(ABOUT THIS EXERCISE)
Below are some records; output all of them exactly as they read.

(Stored records)
---+---

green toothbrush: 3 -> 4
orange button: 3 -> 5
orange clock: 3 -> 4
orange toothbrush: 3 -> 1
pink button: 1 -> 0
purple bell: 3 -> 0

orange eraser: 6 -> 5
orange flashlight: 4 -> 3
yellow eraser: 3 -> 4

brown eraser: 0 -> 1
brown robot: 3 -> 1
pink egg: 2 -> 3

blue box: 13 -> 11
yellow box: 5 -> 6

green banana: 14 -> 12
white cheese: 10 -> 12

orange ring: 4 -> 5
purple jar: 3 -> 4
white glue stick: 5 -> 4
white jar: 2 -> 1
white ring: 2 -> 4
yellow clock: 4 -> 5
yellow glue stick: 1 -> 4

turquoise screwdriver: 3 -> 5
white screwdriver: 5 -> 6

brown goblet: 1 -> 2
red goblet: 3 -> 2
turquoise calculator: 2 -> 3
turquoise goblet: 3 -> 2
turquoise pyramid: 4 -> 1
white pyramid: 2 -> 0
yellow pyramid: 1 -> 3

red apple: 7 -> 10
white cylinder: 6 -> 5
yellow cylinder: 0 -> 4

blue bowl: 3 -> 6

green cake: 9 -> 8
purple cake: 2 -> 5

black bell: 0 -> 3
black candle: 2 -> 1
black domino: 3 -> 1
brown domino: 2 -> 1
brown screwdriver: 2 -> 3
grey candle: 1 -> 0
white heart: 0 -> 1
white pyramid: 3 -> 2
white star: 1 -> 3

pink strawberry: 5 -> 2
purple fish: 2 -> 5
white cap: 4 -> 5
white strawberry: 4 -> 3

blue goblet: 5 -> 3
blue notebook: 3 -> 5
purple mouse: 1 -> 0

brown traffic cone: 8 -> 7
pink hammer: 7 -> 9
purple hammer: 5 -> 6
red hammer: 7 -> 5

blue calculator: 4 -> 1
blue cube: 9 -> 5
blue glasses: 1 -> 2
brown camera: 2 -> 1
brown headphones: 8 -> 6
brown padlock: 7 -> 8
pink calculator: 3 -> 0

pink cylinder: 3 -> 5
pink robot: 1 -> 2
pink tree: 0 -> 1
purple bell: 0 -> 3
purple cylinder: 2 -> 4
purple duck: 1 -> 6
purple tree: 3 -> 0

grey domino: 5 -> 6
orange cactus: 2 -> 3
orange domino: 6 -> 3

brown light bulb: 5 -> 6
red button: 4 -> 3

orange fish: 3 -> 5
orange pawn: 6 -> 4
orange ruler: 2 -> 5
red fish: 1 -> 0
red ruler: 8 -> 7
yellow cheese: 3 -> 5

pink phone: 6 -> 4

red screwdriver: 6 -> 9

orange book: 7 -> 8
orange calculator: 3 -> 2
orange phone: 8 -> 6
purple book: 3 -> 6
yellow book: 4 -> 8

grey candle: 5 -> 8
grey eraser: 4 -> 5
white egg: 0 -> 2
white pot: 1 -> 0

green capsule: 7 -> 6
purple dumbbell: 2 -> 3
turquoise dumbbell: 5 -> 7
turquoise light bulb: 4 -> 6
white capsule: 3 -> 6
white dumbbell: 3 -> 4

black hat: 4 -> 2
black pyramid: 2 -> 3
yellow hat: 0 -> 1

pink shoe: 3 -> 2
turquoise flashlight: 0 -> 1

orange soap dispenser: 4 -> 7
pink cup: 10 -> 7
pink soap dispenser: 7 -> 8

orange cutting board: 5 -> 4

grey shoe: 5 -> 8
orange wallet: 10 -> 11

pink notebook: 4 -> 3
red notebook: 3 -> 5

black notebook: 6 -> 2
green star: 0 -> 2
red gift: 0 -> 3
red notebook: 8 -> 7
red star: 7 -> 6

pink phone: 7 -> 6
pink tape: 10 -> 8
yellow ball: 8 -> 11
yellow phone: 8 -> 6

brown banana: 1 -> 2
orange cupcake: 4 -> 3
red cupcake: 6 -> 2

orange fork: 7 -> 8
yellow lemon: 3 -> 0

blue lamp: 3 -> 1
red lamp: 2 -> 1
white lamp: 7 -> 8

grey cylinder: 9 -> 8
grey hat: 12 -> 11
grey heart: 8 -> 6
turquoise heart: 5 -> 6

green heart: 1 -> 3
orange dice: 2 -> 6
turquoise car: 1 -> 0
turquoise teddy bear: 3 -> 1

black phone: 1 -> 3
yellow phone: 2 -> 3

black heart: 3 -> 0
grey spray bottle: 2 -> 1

---+---

(ANSWER TO THE EXERCISE)
green toothbrush: 3 -> 4
orange button: 3 -> 5
orange clock: 3 -> 4
orange toothbrush: 3 -> 1
pink button: 1 -> 0
purple bell: 3 -> 0

orange eraser: 6 -> 5
orange flashlight: 4 -> 3
yellow eraser: 3 -> 4

brown eraser: 0 -> 1
brown robot: 3 -> 1
pink egg: 2 -> 3

blue box: 13 -> 11
yellow box: 5 -> 6

green banana: 14 -> 12
white cheese: 10 -> 12

orange ring: 4 -> 5
purple jar: 3 -> 4
white glue stick: 5 -> 4
white jar: 2 -> 1
white ring: 2 -> 4
yellow clock: 4 -> 5
yellow glue stick: 1 -> 4

turquoise screwdriver: 3 -> 5
white screwdriver: 5 -> 6

brown goblet: 1 -> 2
red goblet: 3 -> 2
turquoise calculator: 2 -> 3
turquoise goblet: 3 -> 2
turquoise pyramid: 4 -> 1
white pyramid: 2 -> 0
yellow pyramid: 1 -> 3

red apple: 7 -> 10
white cylinder: 6 -> 5
yellow cylinder: 0 -> 4

blue bowl: 3 -> 6

green cake: 9 -> 8
purple cake: 2 -> 5

black bell: 0 -> 3
black candle: 2 -> 1
black domino: 3 -> 1
brown domino: 2 -> 1
brown screwdriver: 2 -> 3
grey candle: 1 -> 0
white heart: 0 -> 1
white pyramid: 3 -> 2
white star: 1 -> 3

pink strawberry: 5 -> 2
purple fish: 2 -> 5
white cap: 4 -> 5
white strawberry: 4 -> 3

blue goblet: 5 -> 3
blue notebook: 3 -> 5
purple mouse: 1 -> 0

brown traffic cone: 8 -> 7
pink hammer: 7 -> 9
purple hammer: 5 -> 6
red hammer: 7 -> 5

blue calculator: 4 -> 1
blue cube: 9 -> 5
blue glasses: 1 -> 2
brown camera: 2 -> 1
brown headphones: 8 -> 6
brown padlock: 7 -> 8
pink calculator: 3 -> 0

pink cylinder: 3 -> 5
pink robot: 1 -> 2
pink tree: 0 -> 1
purple bell: 0 -> 3
purple cylinder: 2 -> 4
purple duck: 1 -> 6
purple tree: 3 -> 0

grey domino: 5 -> 6
orange cactus: 2 -> 3
orange domino: 6 -> 3

brown light bulb: 5 -> 6
red button: 4 -> 3

orange fish: 3 -> 5
orange pawn: 6 -> 4
orange ruler: 2 -> 5
red fish: 1 -> 0
red ruler: 8 -> 7
yellow cheese: 3 -> 5

pink phone: 6 -> 4

red screwdriver: 6 -> 9

orange book: 7 -> 8
orange calculator: 3 -> 2
orange phone: 8 -> 6
purple book: 3 -> 6
yellow book: 4 -> 8

grey candle: 5 -> 8
grey eraser: 4 -> 5
white egg: 0 -> 2
white pot: 1 -> 0

green capsule: 7 -> 6
purple dumbbell: 2 -> 3
turquoise dumbbell: 5 -> 7
turquoise light bulb: 4 -> 6
white capsule: 3 -> 6
white dumbbell: 3 -> 4

black hat: 4 -> 2
black pyramid: 2 -> 3
yellow hat: 0 -> 1

pink shoe: 3 -> 2
turquoise flashlight: 0 -> 1

orange soap dispenser: 4 -> 7
pink cup: 10 -> 7
pink soap dispenser: 7 -> 8

orange cutting board: 5 -> 4

grey shoe: 5 -> 8
orange wallet: 10 -> 11

pink notebook: 4 -> 3
red notebook: 3 -> 5

black notebook: 6 -> 2
green star: 0 -> 2
red gift: 0 -> 3
red notebook: 8 -> 7
red star: 7 -> 6

pink phone: 7 -> 6
pink tape: 10 -> 8
yellow ball: 8 -> 11
yellow phone: 8 -> 6

brown banana: 1 -> 2
orange cupcake: 4 -> 3
red cupcake: 6 -> 2

orange fork: 7 -> 8
yellow lemon: 3 -> 0

blue lamp: 3 -> 1
red lamp: 2 -> 1
white lamp: 7 -> 8

grey cylinder: 9 -> 8
grey hat: 12 -> 11
grey heart: 8 -> 6
turquoise heart: 5 -> 6

green heart: 1 -> 3
orange dice: 2 -> 6
turquoise car: 1 -> 0
turquoise teddy bear: 3 -> 1

black phone: 1 -> 3
yellow phone: 2 -> 3

black heart: 3 -> 0
grey spray bottle: 2 -> 1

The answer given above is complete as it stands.